__The problem__.
All of the entries need to be printed again exactly; pictures are the only thing to omit.

Object matching data:

'''

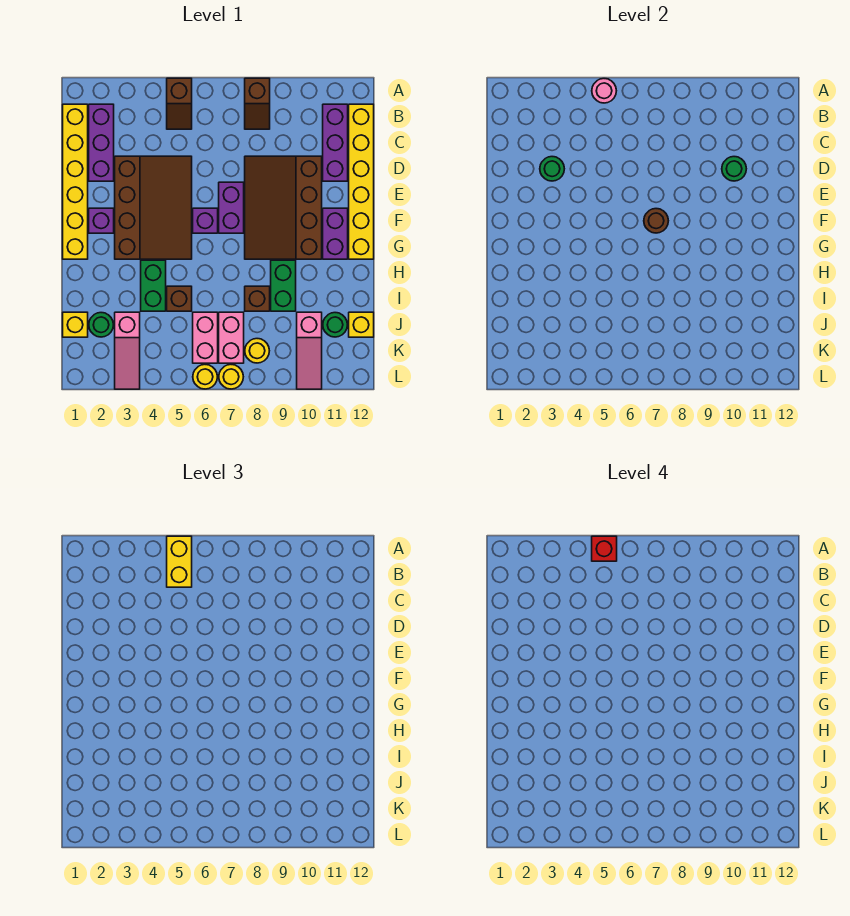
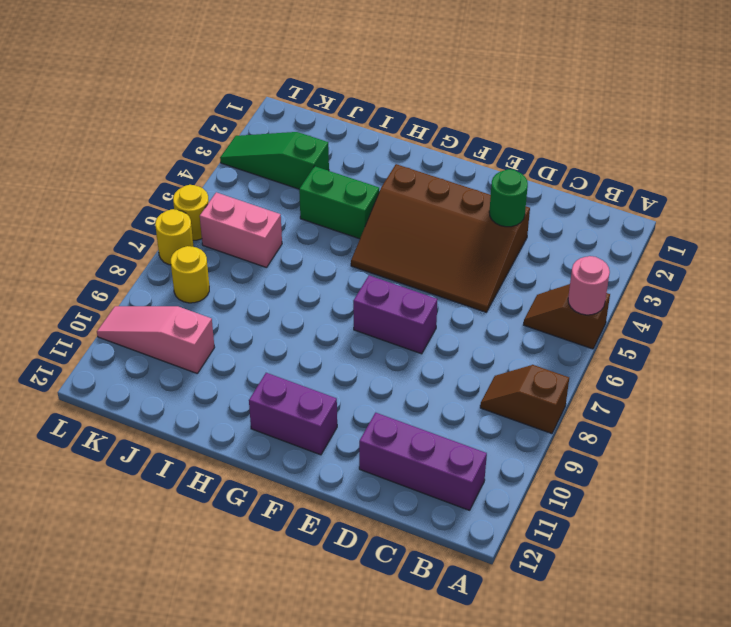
green 1x3 slope [220,132,329,189] -> pink 1x3 slope [115,312,140,389]
none -> yellow 1x6 brick [63,104,88,259]
none -> purple 1x3 brick [89,104,114,181]
none -> yellow 1x6 brick [349,104,374,259]
none -> brown 3x4 slope [245,156,322,259]

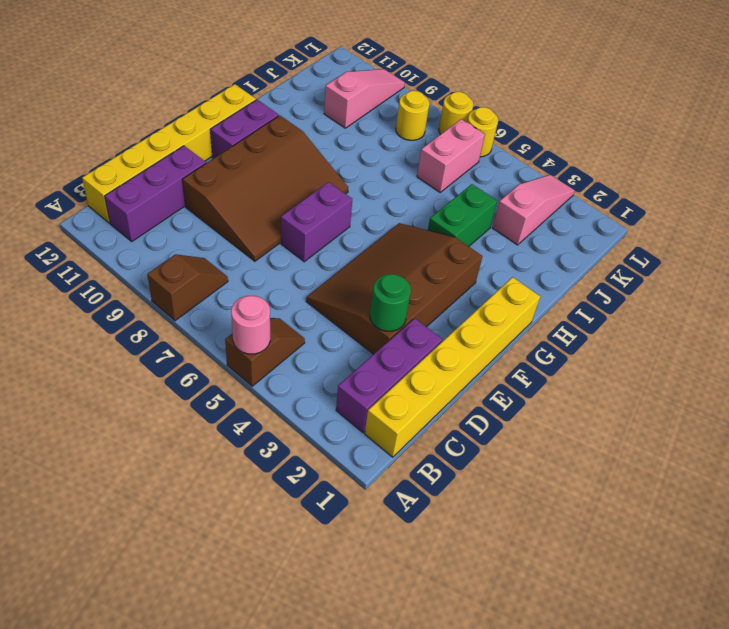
none -> purple 1x1 brick [89,208,114,233]
none -> purple 1x1 brick [193,208,218,233]
none -> green 1x2 brick [271,260,296,311]
none -> brown 1x1 brick [167,286,192,311]

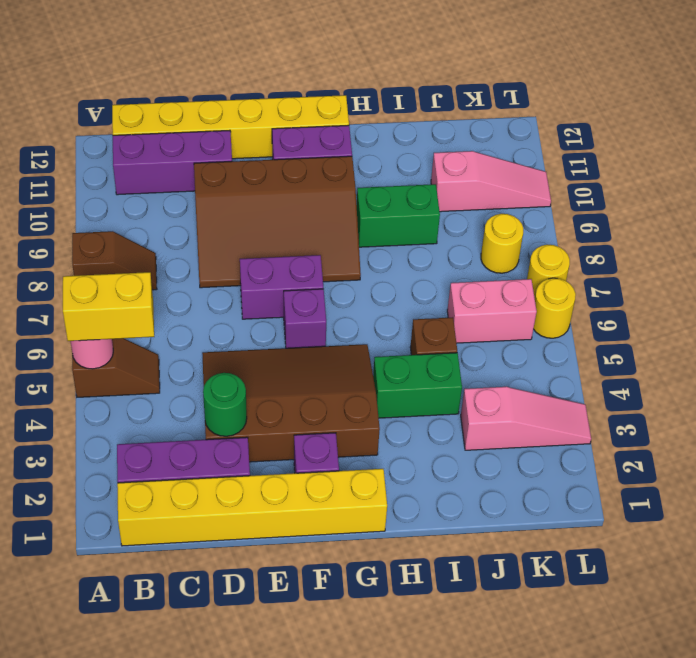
none -> brown 1x1 brick [245,286,270,311]
none -> yellow 1x1 brick [63,312,88,337]
none -> green 1x1 round brick [89,313,113,337]
none -> pink 1x2 brick [219,312,244,363]

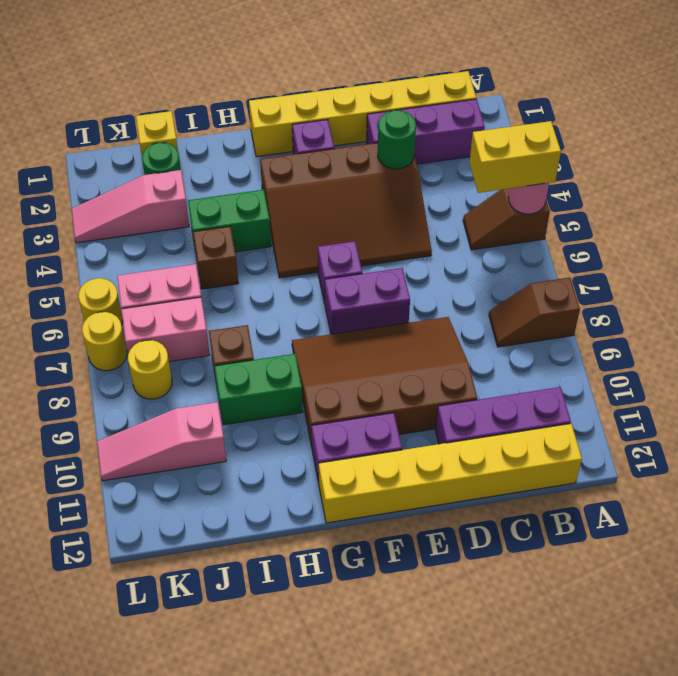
none -> green 1x1 round brick [323,313,347,337]
none -> yellow 1x1 brick [349,312,374,337]
none -> green 1x1 round brick [722,157,746,181]
none -> brown 1x1 round brick [644,209,668,233]

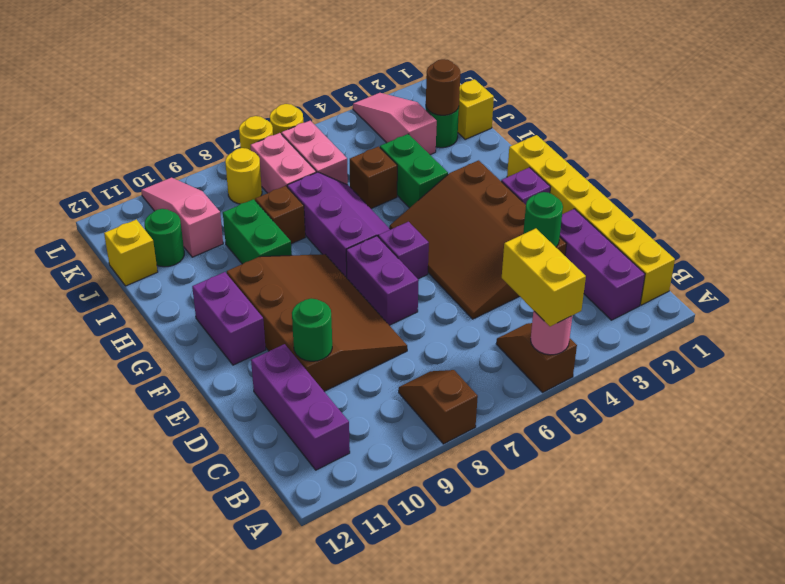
purple 2x3 slope [287,172,390,278] -> none
brown 1x1 round brick [426,59,460,115] -> brown 1x1 round brick moved to [644,209,668,233]
none -> yellow 1x6 brick [349,104,374,259]
none -> red 1x1 brick [592,536,617,561]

'''

__Response__.
green 1x3 slope [220,132,329,189] -> pink 1x3 slope [115,312,140,389]
none -> yellow 1x6 brick [63,104,88,259]
none -> purple 1x3 brick [89,104,114,181]
none -> yellow 1x6 brick [349,104,374,259]
none -> brown 3x4 slope [245,156,322,259]

none -> purple 1x1 brick [89,208,114,233]
none -> purple 1x1 brick [193,208,218,233]
none -> green 1x2 brick [271,260,296,311]
none -> brown 1x1 brick [167,286,192,311]

none -> brown 1x1 brick [245,286,270,311]
none -> yellow 1x1 brick [63,312,88,337]
none -> green 1x1 round brick [89,313,113,337]
none -> pink 1x2 brick [219,312,244,363]

none -> green 1x1 round brick [323,313,347,337]
none -> yellow 1x1 brick [349,312,374,337]
none -> green 1x1 round brick [722,157,746,181]
none -> brown 1x1 round brick [644,209,668,233]

purple 2x3 slope [287,172,390,278] -> none
brown 1x1 round brick [426,59,460,115] -> brown 1x1 round brick moved to [644,209,668,233]
none -> yellow 1x6 brick [349,104,374,259]
none -> red 1x1 brick [592,536,617,561]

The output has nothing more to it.